Object change descriptions

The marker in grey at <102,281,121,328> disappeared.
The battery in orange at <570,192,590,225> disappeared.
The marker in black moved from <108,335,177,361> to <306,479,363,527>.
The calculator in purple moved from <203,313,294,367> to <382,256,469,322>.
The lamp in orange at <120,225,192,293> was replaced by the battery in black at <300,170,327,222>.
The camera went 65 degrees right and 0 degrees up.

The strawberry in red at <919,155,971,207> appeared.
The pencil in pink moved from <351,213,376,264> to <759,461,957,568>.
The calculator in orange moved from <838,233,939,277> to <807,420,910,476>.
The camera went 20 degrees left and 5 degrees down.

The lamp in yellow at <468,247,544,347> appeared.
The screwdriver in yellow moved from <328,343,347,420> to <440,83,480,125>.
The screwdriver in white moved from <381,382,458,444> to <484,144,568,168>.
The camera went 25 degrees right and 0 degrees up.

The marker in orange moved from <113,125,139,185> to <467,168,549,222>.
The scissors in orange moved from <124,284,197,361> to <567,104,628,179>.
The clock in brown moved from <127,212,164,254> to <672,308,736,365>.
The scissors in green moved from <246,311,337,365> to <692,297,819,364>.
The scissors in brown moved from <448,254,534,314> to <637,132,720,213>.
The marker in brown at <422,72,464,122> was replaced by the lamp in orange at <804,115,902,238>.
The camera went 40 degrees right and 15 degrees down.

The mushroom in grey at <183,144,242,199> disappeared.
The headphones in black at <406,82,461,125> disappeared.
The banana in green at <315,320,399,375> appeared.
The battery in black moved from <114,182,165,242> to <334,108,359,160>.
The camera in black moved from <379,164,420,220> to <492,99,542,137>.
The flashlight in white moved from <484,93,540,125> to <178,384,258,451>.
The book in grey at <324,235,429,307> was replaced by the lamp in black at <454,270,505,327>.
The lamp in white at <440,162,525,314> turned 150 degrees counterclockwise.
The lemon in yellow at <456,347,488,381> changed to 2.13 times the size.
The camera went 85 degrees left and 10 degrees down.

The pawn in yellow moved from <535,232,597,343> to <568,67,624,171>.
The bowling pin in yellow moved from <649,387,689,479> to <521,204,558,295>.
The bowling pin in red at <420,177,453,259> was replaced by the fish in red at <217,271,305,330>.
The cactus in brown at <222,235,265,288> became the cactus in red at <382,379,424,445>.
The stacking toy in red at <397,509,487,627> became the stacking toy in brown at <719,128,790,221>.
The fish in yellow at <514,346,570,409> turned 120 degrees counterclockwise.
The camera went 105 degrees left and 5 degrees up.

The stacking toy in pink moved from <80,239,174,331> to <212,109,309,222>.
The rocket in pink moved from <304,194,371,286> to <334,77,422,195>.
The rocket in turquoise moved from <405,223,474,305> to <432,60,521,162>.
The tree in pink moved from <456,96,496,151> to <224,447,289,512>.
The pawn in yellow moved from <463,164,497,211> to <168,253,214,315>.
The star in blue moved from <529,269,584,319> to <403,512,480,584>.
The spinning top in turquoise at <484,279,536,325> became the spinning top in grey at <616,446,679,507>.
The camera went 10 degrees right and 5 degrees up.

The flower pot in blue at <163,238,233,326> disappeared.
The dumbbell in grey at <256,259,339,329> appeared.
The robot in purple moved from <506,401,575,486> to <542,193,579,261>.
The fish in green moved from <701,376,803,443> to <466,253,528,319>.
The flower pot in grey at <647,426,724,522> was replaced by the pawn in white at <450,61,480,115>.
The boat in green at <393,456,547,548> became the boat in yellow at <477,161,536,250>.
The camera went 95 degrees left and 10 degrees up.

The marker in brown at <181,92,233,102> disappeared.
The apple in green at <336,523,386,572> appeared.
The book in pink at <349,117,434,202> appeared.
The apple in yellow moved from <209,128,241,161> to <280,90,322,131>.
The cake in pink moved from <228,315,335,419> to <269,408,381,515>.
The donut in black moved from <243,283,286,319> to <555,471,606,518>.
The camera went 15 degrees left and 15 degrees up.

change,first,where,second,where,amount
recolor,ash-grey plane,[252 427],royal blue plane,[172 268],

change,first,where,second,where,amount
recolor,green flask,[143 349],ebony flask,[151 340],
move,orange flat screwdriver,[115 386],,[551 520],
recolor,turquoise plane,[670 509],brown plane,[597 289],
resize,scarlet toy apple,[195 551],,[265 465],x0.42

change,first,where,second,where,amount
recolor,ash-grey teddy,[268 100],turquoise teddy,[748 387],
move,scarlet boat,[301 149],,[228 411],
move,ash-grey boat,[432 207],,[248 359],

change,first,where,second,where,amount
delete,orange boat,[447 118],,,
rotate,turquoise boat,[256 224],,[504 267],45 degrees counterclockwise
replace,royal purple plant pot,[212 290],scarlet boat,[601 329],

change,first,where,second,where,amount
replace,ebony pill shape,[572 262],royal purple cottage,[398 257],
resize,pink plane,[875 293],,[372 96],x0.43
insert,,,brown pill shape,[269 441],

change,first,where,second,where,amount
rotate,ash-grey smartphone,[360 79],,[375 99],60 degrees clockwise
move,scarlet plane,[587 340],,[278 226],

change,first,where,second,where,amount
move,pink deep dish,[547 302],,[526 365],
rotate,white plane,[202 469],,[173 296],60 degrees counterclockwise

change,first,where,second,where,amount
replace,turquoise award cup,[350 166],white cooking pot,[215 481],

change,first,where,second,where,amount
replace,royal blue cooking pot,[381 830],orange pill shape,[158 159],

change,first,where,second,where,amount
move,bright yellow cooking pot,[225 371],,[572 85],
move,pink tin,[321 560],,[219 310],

* WORK REQUIRED
Word for word, write out all of the entries.

* WRITTEN ANSWER
The marker in grey at <102,281,121,328> disappeared.
The battery in orange at <570,192,590,225> disappeared.
The marker in black moved from <108,335,177,361> to <306,479,363,527>.
The calculator in purple moved from <203,313,294,367> to <382,256,469,322>.
The lamp in orange at <120,225,192,293> was replaced by the battery in black at <300,170,327,222>.
The camera went 65 degrees right and 0 degrees up.

The strawberry in red at <919,155,971,207> appeared.
The pencil in pink moved from <351,213,376,264> to <759,461,957,568>.
The calculator in orange moved from <838,233,939,277> to <807,420,910,476>.
The camera went 20 degrees left and 5 degrees down.

The lamp in yellow at <468,247,544,347> appeared.
The screwdriver in yellow moved from <328,343,347,420> to <440,83,480,125>.
The screwdriver in white moved from <381,382,458,444> to <484,144,568,168>.
The camera went 25 degrees right and 0 degrees up.

The marker in orange moved from <113,125,139,185> to <467,168,549,222>.
The scissors in orange moved from <124,284,197,361> to <567,104,628,179>.
The clock in brown moved from <127,212,164,254> to <672,308,736,365>.
The scissors in green moved from <246,311,337,365> to <692,297,819,364>.
The scissors in brown moved from <448,254,534,314> to <637,132,720,213>.
The marker in brown at <422,72,464,122> was replaced by the lamp in orange at <804,115,902,238>.
The camera went 40 degrees right and 15 degrees down.

The mushroom in grey at <183,144,242,199> disappeared.
The headphones in black at <406,82,461,125> disappeared.
The banana in green at <315,320,399,375> appeared.
The battery in black moved from <114,182,165,242> to <334,108,359,160>.
The camera in black moved from <379,164,420,220> to <492,99,542,137>.
The flashlight in white moved from <484,93,540,125> to <178,384,258,451>.
The book in grey at <324,235,429,307> was replaced by the lamp in black at <454,270,505,327>.
The lamp in white at <440,162,525,314> turned 150 degrees counterclockwise.
The lemon in yellow at <456,347,488,381> changed to 2.13 times the size.
The camera went 85 degrees left and 10 degrees down.

The pawn in yellow moved from <535,232,597,343> to <568,67,624,171>.
The bowling pin in yellow moved from <649,387,689,479> to <521,204,558,295>.
The bowling pin in red at <420,177,453,259> was replaced by the fish in red at <217,271,305,330>.
The cactus in brown at <222,235,265,288> became the cactus in red at <382,379,424,445>.
The stacking toy in red at <397,509,487,627> became the stacking toy in brown at <719,128,790,221>.
The fish in yellow at <514,346,570,409> turned 120 degrees counterclockwise.
The camera went 105 degrees left and 5 degrees up.

The stacking toy in pink moved from <80,239,174,331> to <212,109,309,222>.
The rocket in pink moved from <304,194,371,286> to <334,77,422,195>.
The rocket in turquoise moved from <405,223,474,305> to <432,60,521,162>.
The tree in pink moved from <456,96,496,151> to <224,447,289,512>.
The pawn in yellow moved from <463,164,497,211> to <168,253,214,315>.
The star in blue moved from <529,269,584,319> to <403,512,480,584>.
The spinning top in turquoise at <484,279,536,325> became the spinning top in grey at <616,446,679,507>.
The camera went 10 degrees right and 5 degrees up.

The flower pot in blue at <163,238,233,326> disappeared.
The dumbbell in grey at <256,259,339,329> appeared.
The robot in purple moved from <506,401,575,486> to <542,193,579,261>.
The fish in green moved from <701,376,803,443> to <466,253,528,319>.
The flower pot in grey at <647,426,724,522> was replaced by the pawn in white at <450,61,480,115>.
The boat in green at <393,456,547,548> became the boat in yellow at <477,161,536,250>.
The camera went 95 degrees left and 10 degrees up.

The marker in brown at <181,92,233,102> disappeared.
The apple in green at <336,523,386,572> appeared.
The book in pink at <349,117,434,202> appeared.
The apple in yellow moved from <209,128,241,161> to <280,90,322,131>.
The cake in pink moved from <228,315,335,419> to <269,408,381,515>.
The donut in black moved from <243,283,286,319> to <555,471,606,518>.
The camera went 15 degrees left and 15 degrees up.

change,first,where,second,where,amount
recolor,ash-grey plane,[252 427],royal blue plane,[172 268],

change,first,where,second,where,amount
recolor,green flask,[143 349],ebony flask,[151 340],
move,orange flat screwdriver,[115 386],,[551 520],
recolor,turquoise plane,[670 509],brown plane,[597 289],
resize,scarlet toy apple,[195 551],,[265 465],x0.42

change,first,where,second,where,amount
recolor,ash-grey teddy,[268 100],turquoise teddy,[748 387],
move,scarlet boat,[301 149],,[228 411],
move,ash-grey boat,[432 207],,[248 359],

change,first,where,second,where,amount
delete,orange boat,[447 118],,,
rotate,turquoise boat,[256 224],,[504 267],45 degrees counterclockwise
replace,royal purple plant pot,[212 290],scarlet boat,[601 329],

change,first,where,second,where,amount
replace,ebony pill shape,[572 262],royal purple cottage,[398 257],
resize,pink plane,[875 293],,[372 96],x0.43
insert,,,brown pill shape,[269 441],

change,first,where,second,where,amount
rotate,ash-grey smartphone,[360 79],,[375 99],60 degrees clockwise
move,scarlet plane,[587 340],,[278 226],

change,first,where,second,where,amount
move,pink deep dish,[547 302],,[526 365],
rotate,white plane,[202 469],,[173 296],60 degrees counterclockwise

change,first,where,second,where,amount
replace,turquoise award cup,[350 166],white cooking pot,[215 481],

change,first,where,second,where,amount
replace,royal blue cooking pot,[381 830],orange pill shape,[158 159],

change,first,where,second,where,amount
move,bright yellow cooking pot,[225 371],,[572 85],
move,pink tin,[321 560],,[219 310],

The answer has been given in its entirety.